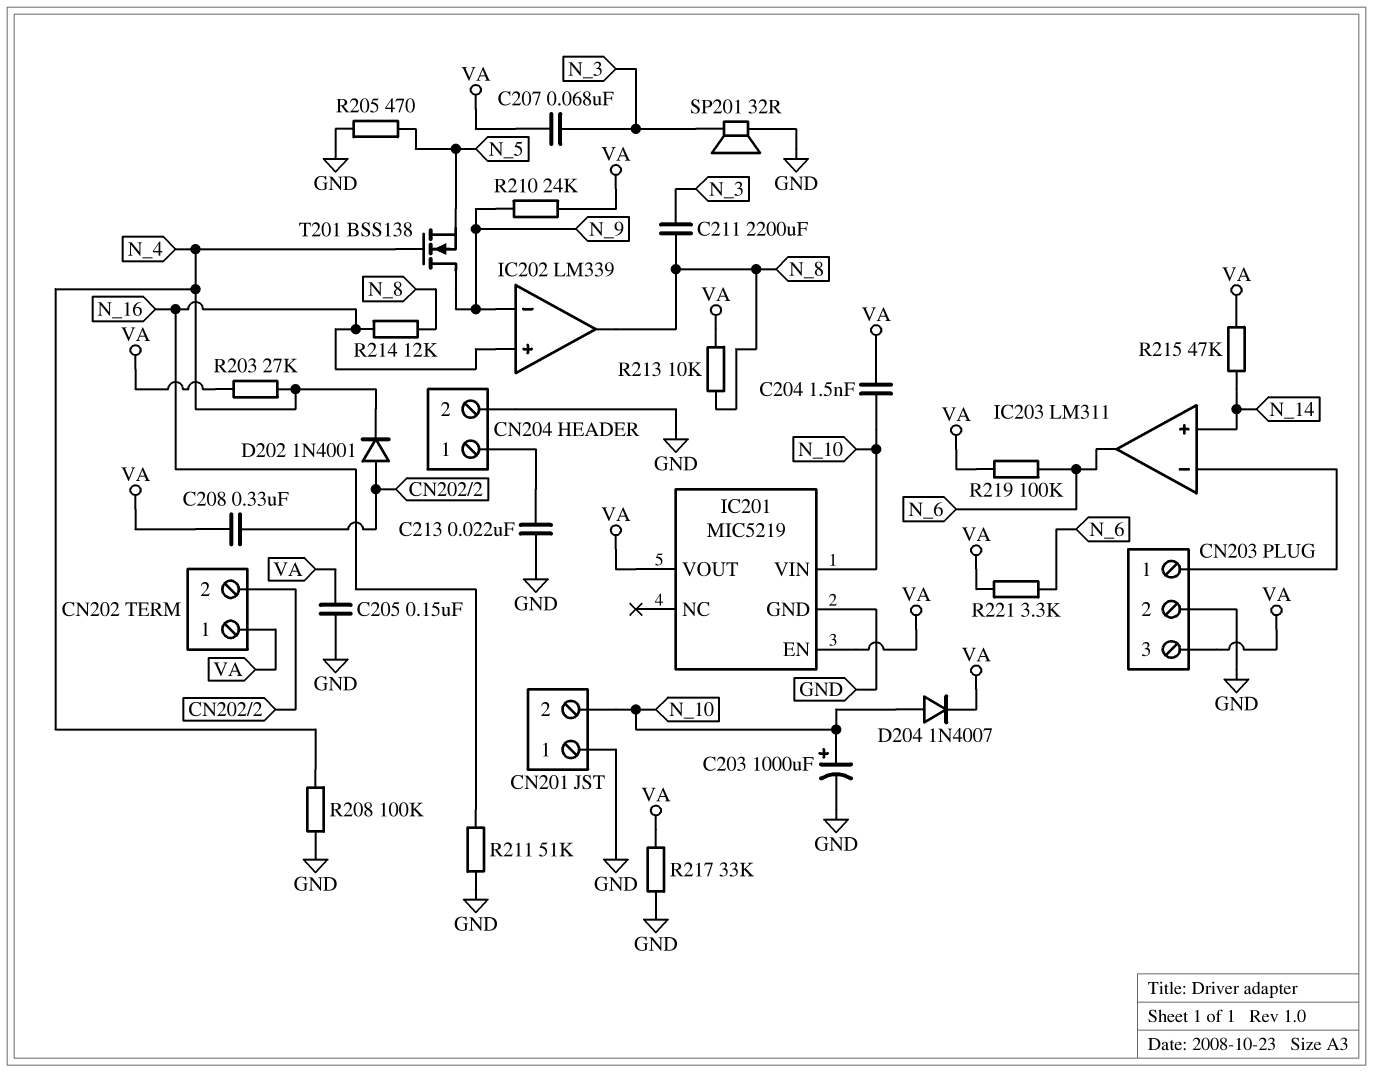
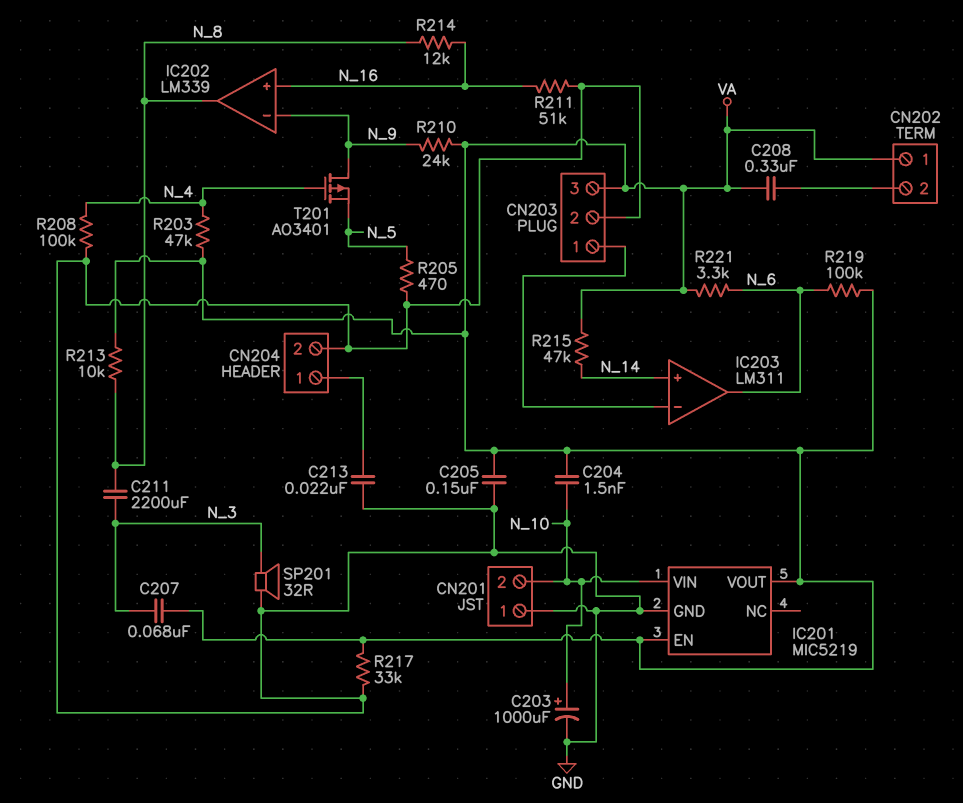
D202: diode 1N4001 (A CN202/2, K N_4) -> none
D204: diode 1N4007 (A N_10, K VA) -> none
R203: 27k (N_4, VA) -> 47k (N_4, VA)
T201: NMOS BSS138 (G N_4, D N_9, S N_5) -> PMOS AO3401 (G N_4, D N_9, S N_5)

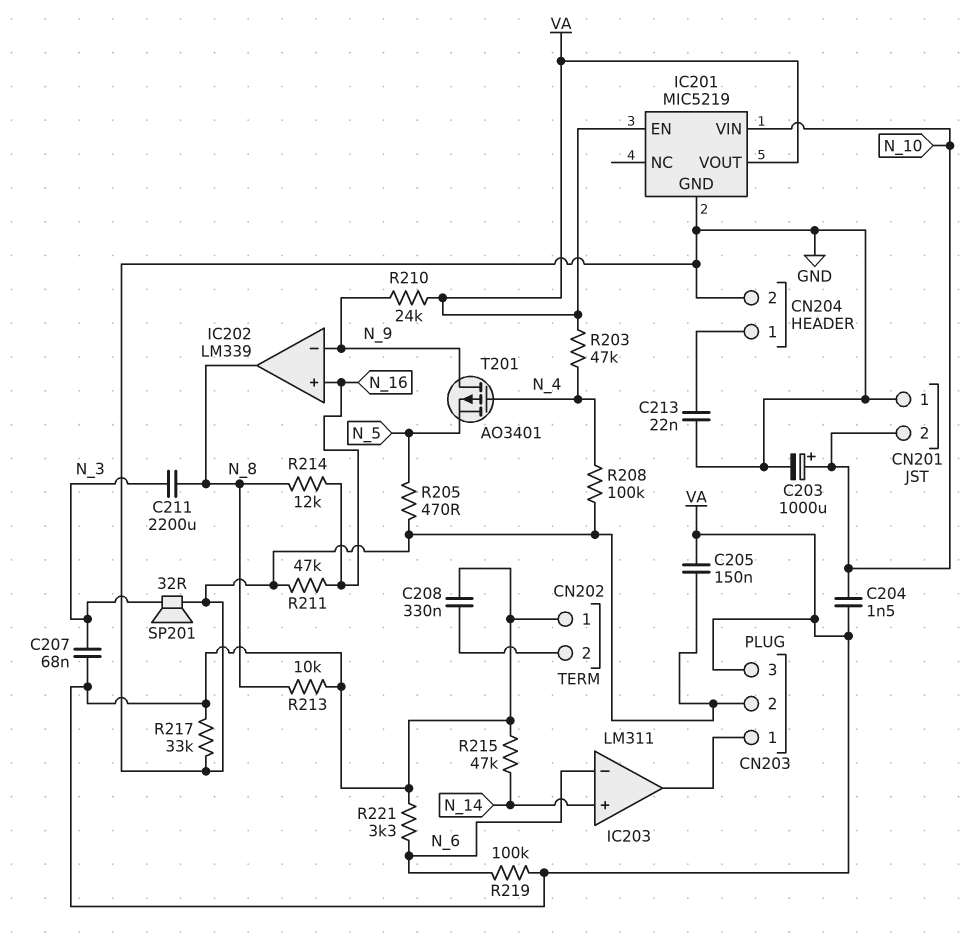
IC203 pin in-: CN203/1 -> N_6
IC203 pin out: N_6 -> CN203/1
R211: 51k (GND, N_16) -> 47k (GND, N_16)

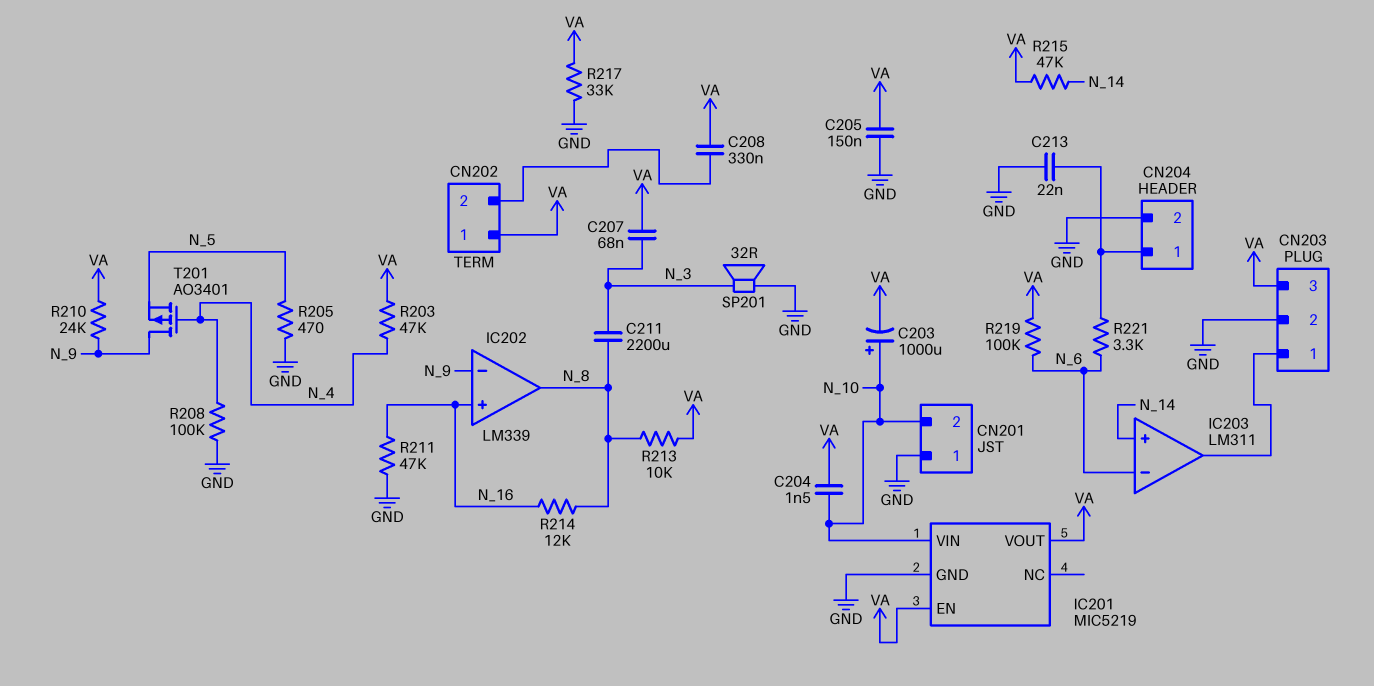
C203: 1000uF (plus N_10, minus GND) -> 1000uF (plus N_10, minus VA)
R221: 3.3k (N_6, VA) -> 3.3k (CN204/1, N_6)

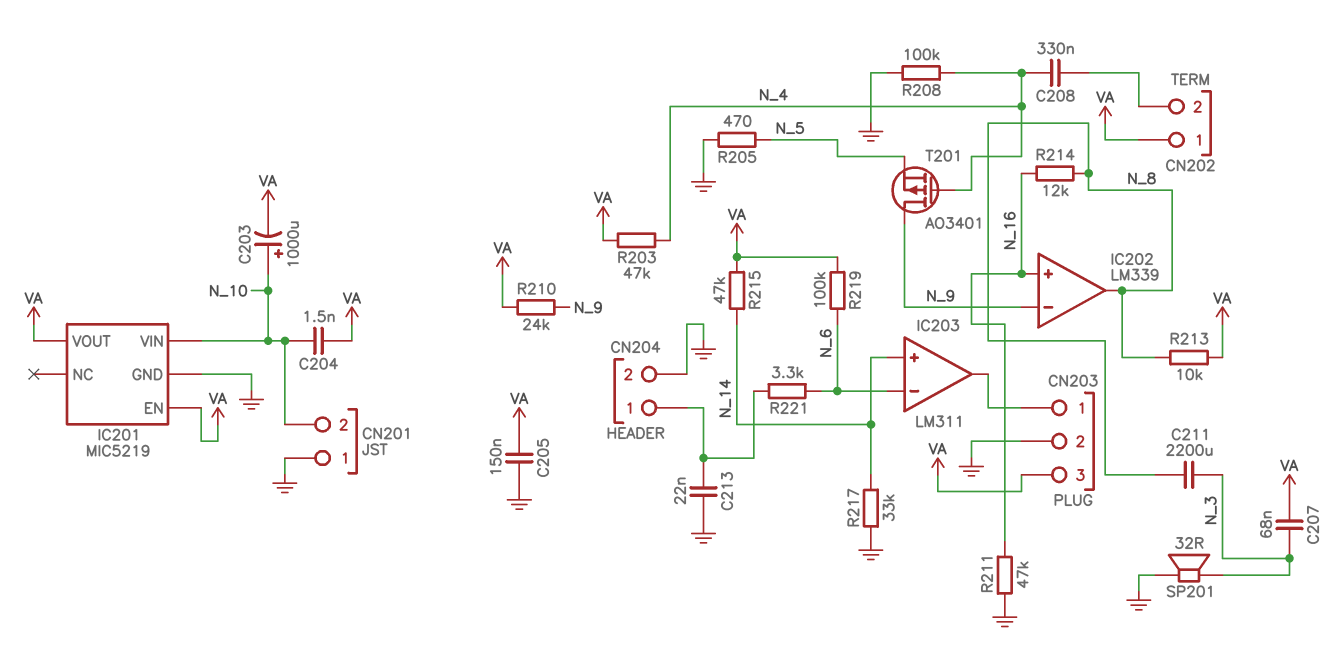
C208: 330nF (CN202/2, VA) -> 330nF (CN202/2, N_4)
R217: 33k (GND, VA) -> 33k (GND, N_14)

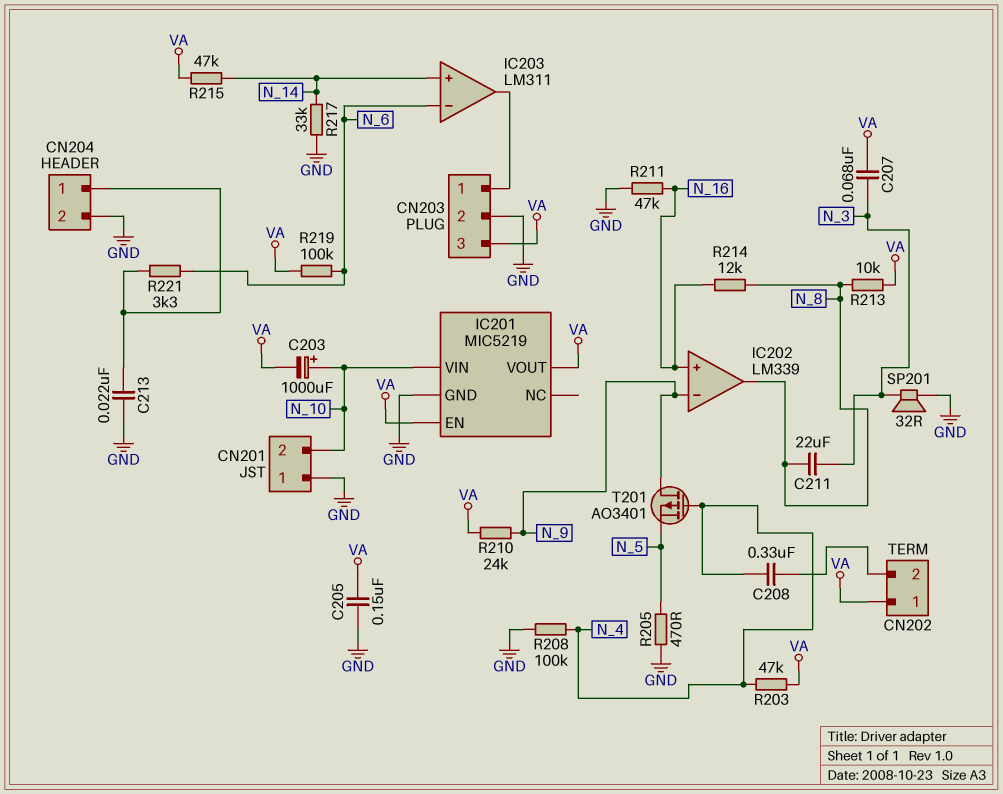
C204: 1.5nF (N_10, VA) -> none
C211: 2200uF (N_3, N_8) -> 22uF (N_3, N_8)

────────────────

Work required
Give back exactly, and solely, the section of the data above bounded by the line containing "R211: 51k (GND, N_16) -> 47k (GND, N_16)" and the line containing "C204: 1.5nF (N_10, VA) -> none", both bounding lines included and pictures omitted.

Solution to the problem
R211: 51k (GND, N_16) -> 47k (GND, N_16)

C203: 1000uF (plus N_10, minus GND) -> 1000uF (plus N_10, minus VA)
R221: 3.3k (N_6, VA) -> 3.3k (CN204/1, N_6)

C208: 330nF (CN202/2, VA) -> 330nF (CN202/2, N_4)
R217: 33k (GND, VA) -> 33k (GND, N_14)

C204: 1.5nF (N_10, VA) -> none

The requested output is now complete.